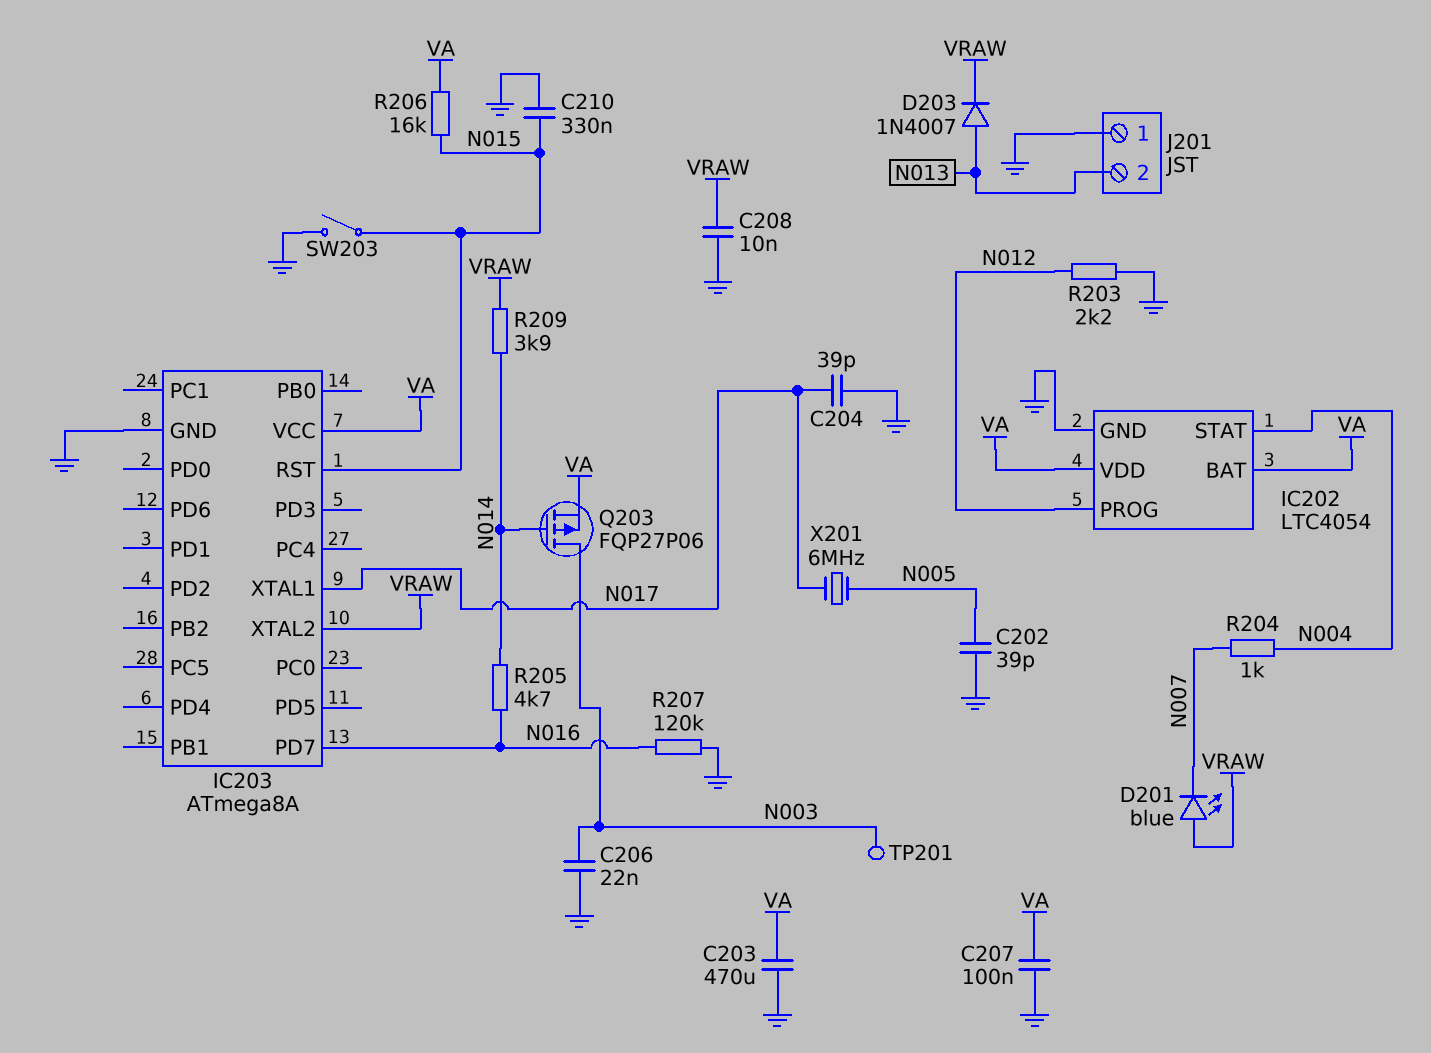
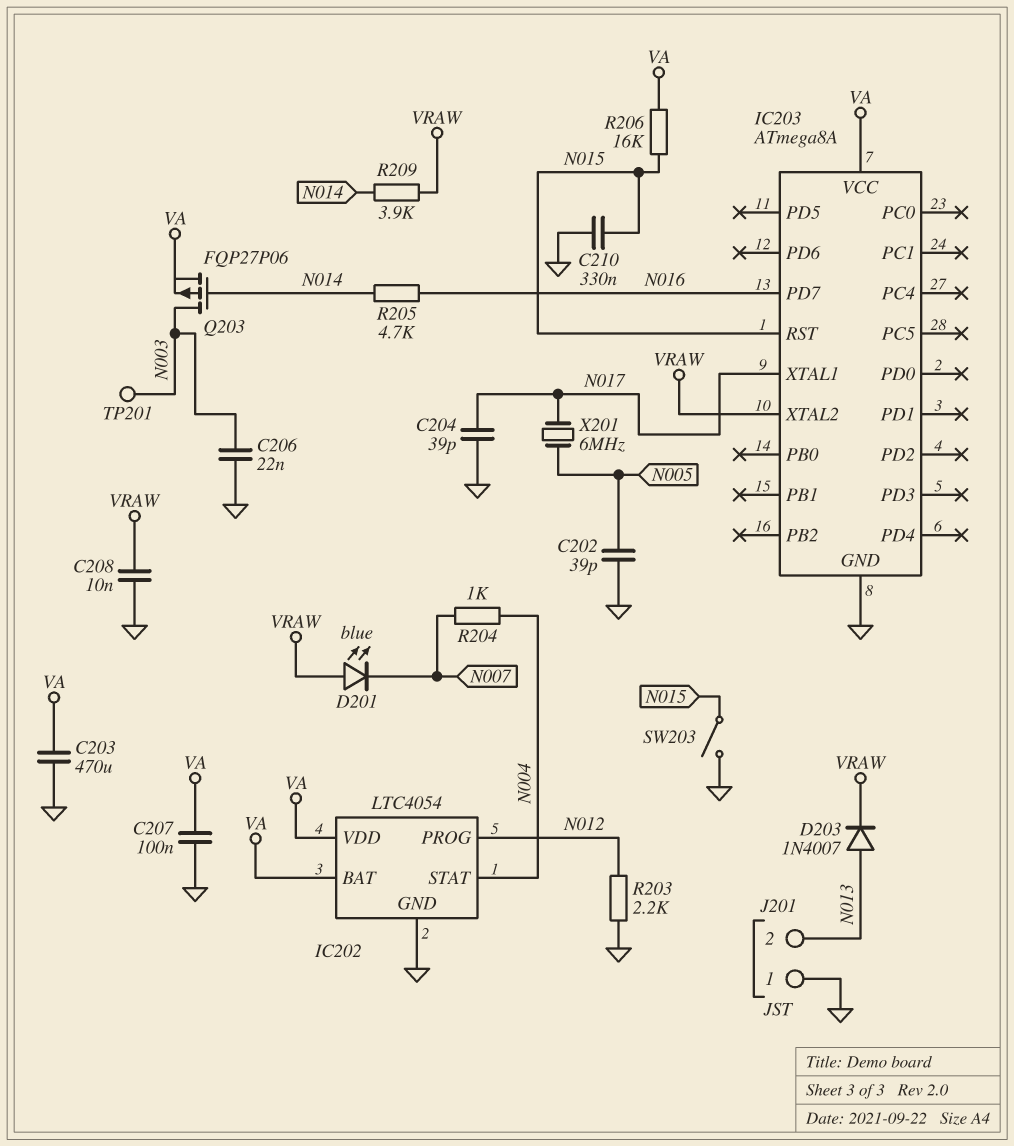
R207: 120k (GND, N016) -> none

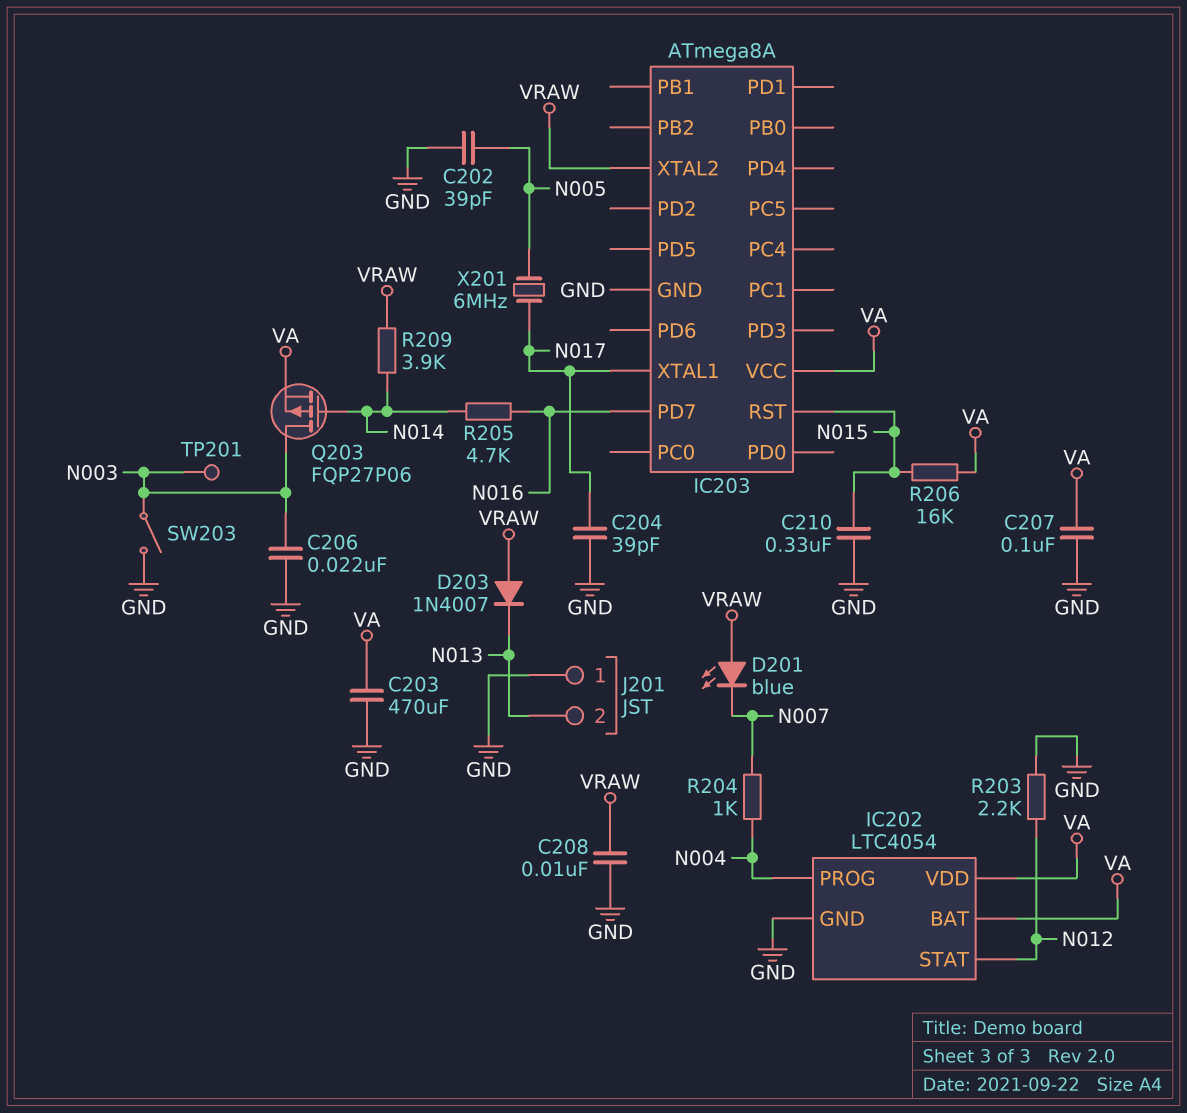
D203: diode 1N4007 (A N013, K VRAW) -> diode 1N4007 (A VRAW, K N013)
IC202 pin PROG: N012 -> N004
IC202 pin STAT: N004 -> N012
SW203: switch (GND, N015) -> switch (GND, N003)

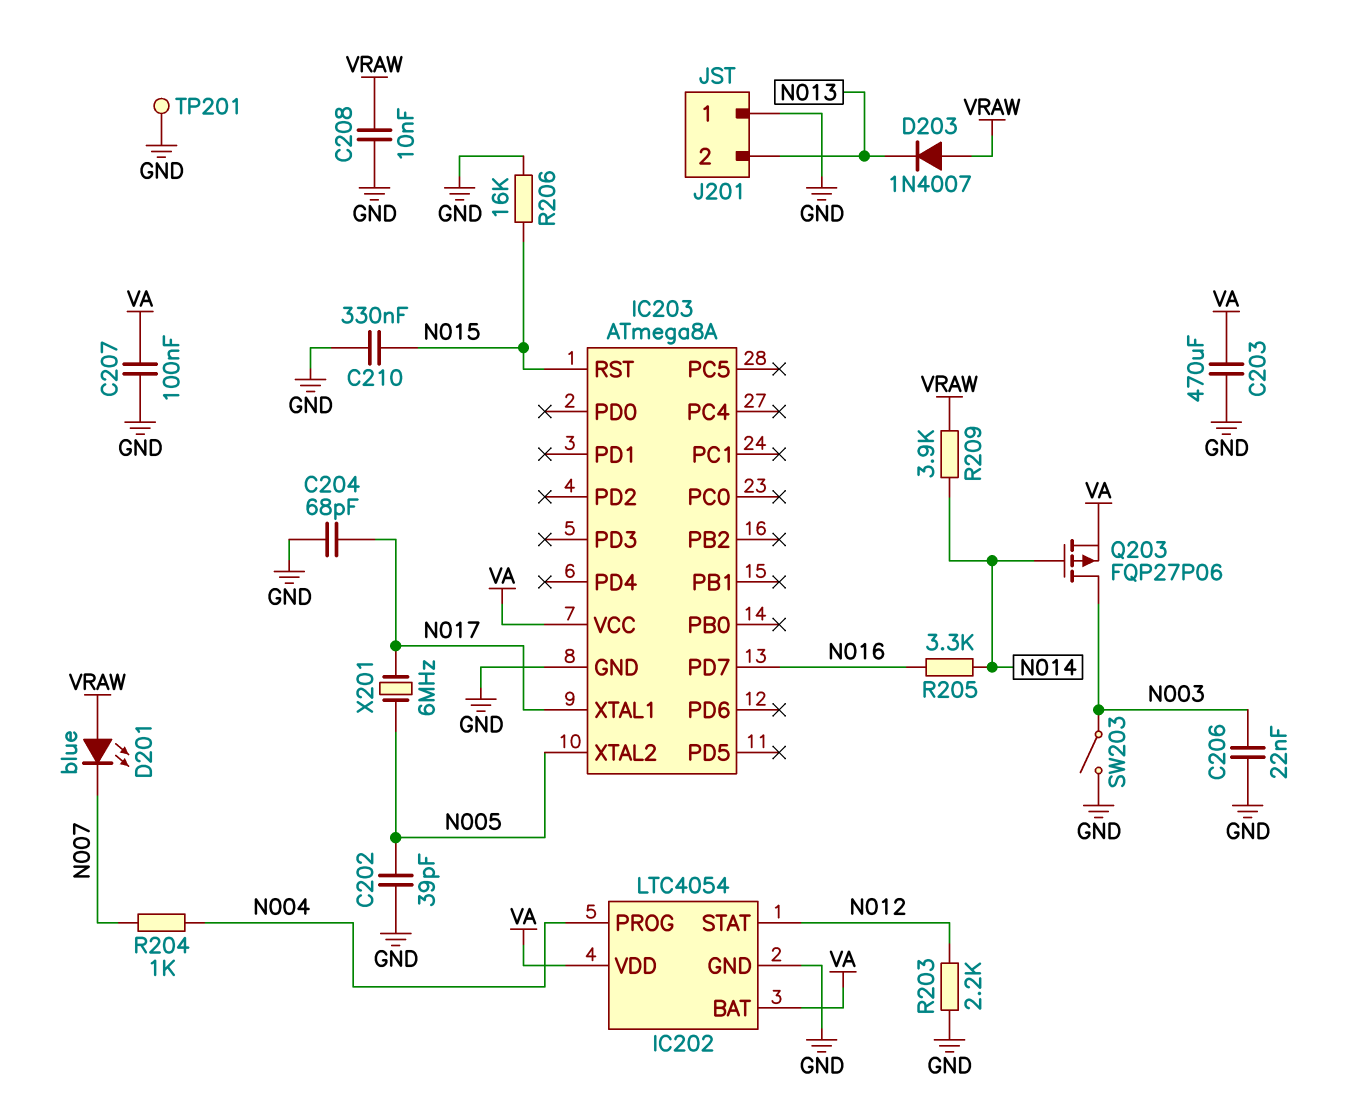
C204: 39pF (GND, N017) -> 68pF (GND, N017)
IC203 pin XTAL2: VRAW -> N005
R205: 4.7k (N014, N016) -> 3.3k (N014, N016)
R206: 16k (N015, VA) -> 16k (GND, N015)
TP201: test point (N003) -> test point (GND)

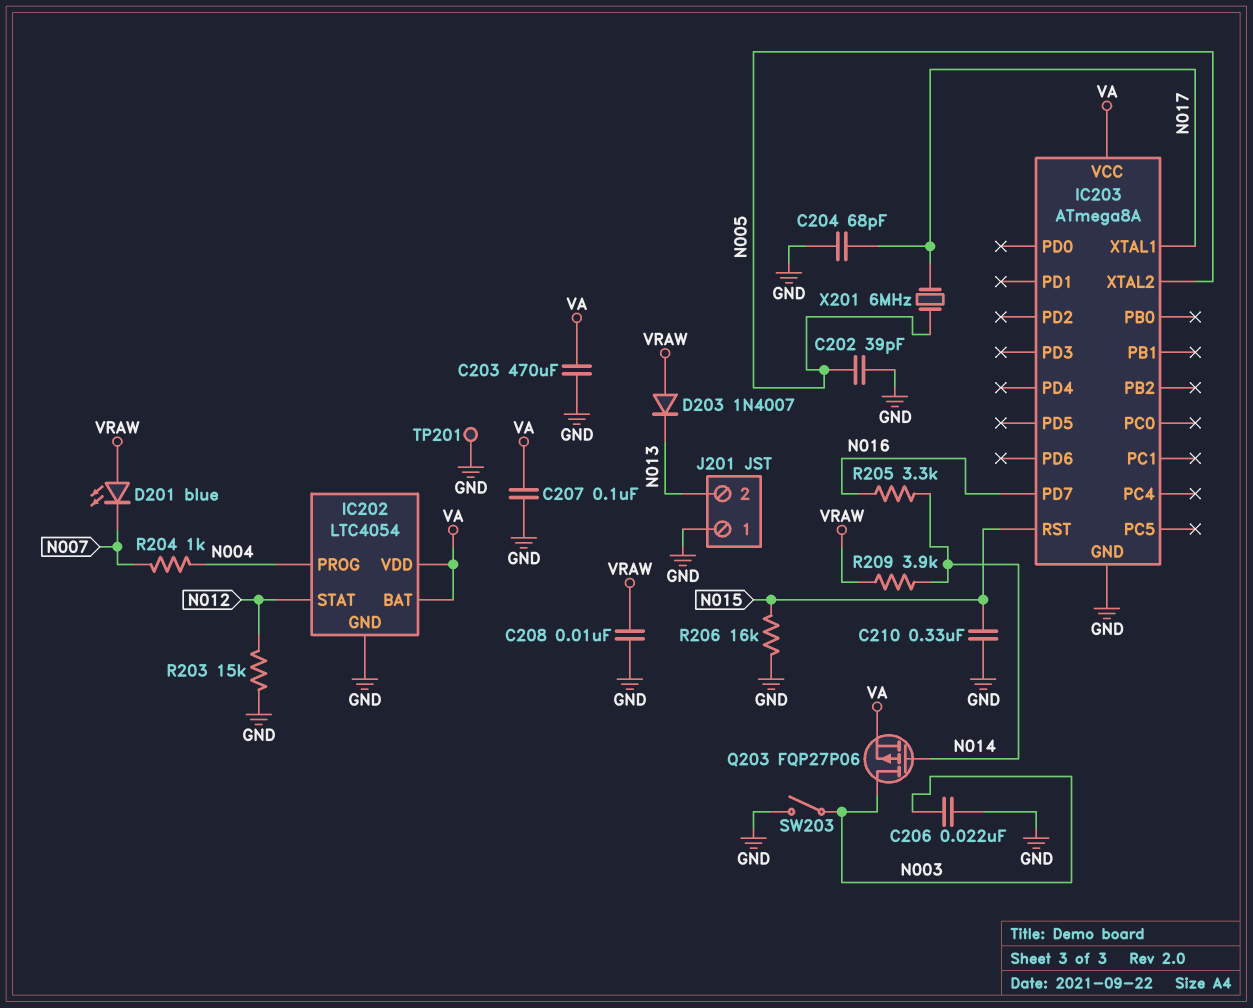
R203: 2.2k (GND, N012) -> 15k (GND, N012)

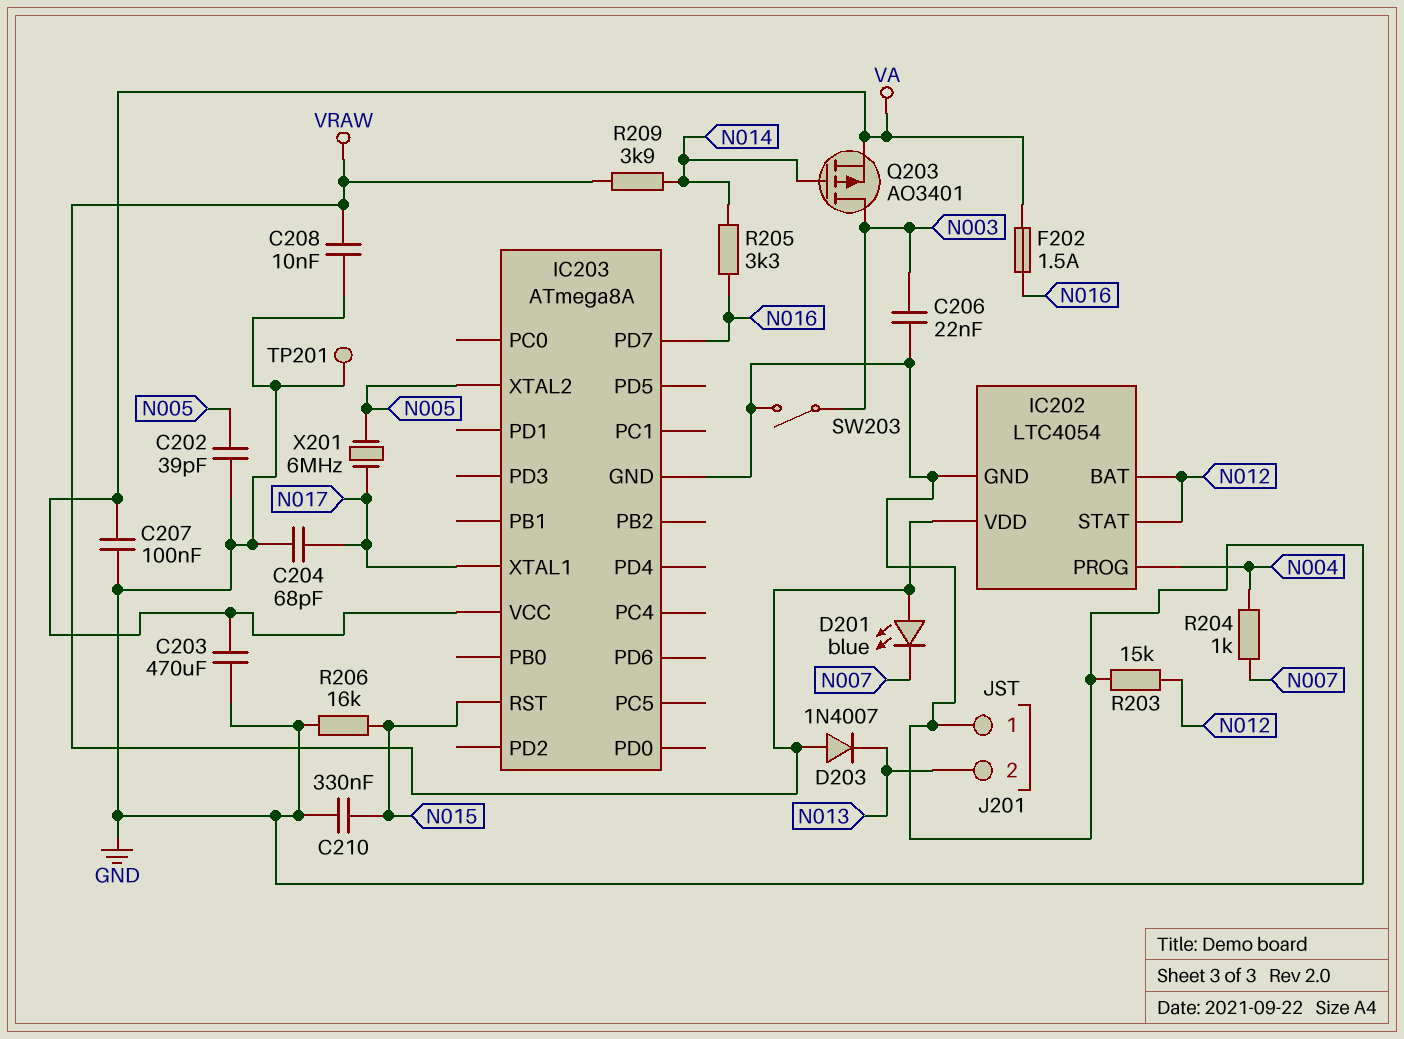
F202: none -> 1.5A (N016, VA)
IC202 pin BAT: VA -> N012
IC202 pin VDD: VA -> VRAW
Q203: PMOS FQP27P06 (G N014, D N003, S VA) -> PMOS AO3401 (G N014, D N003, S VA)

- - - - - - -

ACTIVITY — Return the listing above unchanged, apart from dropping its pictures.

RESPONSE TO THIS EXERCISE —
R207: 120k (GND, N016) -> none

D203: diode 1N4007 (A N013, K VRAW) -> diode 1N4007 (A VRAW, K N013)
IC202 pin PROG: N012 -> N004
IC202 pin STAT: N004 -> N012
SW203: switch (GND, N015) -> switch (GND, N003)

C204: 39pF (GND, N017) -> 68pF (GND, N017)
IC203 pin XTAL2: VRAW -> N005
R205: 4.7k (N014, N016) -> 3.3k (N014, N016)
R206: 16k (N015, VA) -> 16k (GND, N015)
TP201: test point (N003) -> test point (GND)

R203: 2.2k (GND, N012) -> 15k (GND, N012)

F202: none -> 1.5A (N016, VA)
IC202 pin BAT: VA -> N012
IC202 pin VDD: VA -> VRAW
Q203: PMOS FQP27P06 (G N014, D N003, S VA) -> PMOS AO3401 (G N014, D N003, S VA)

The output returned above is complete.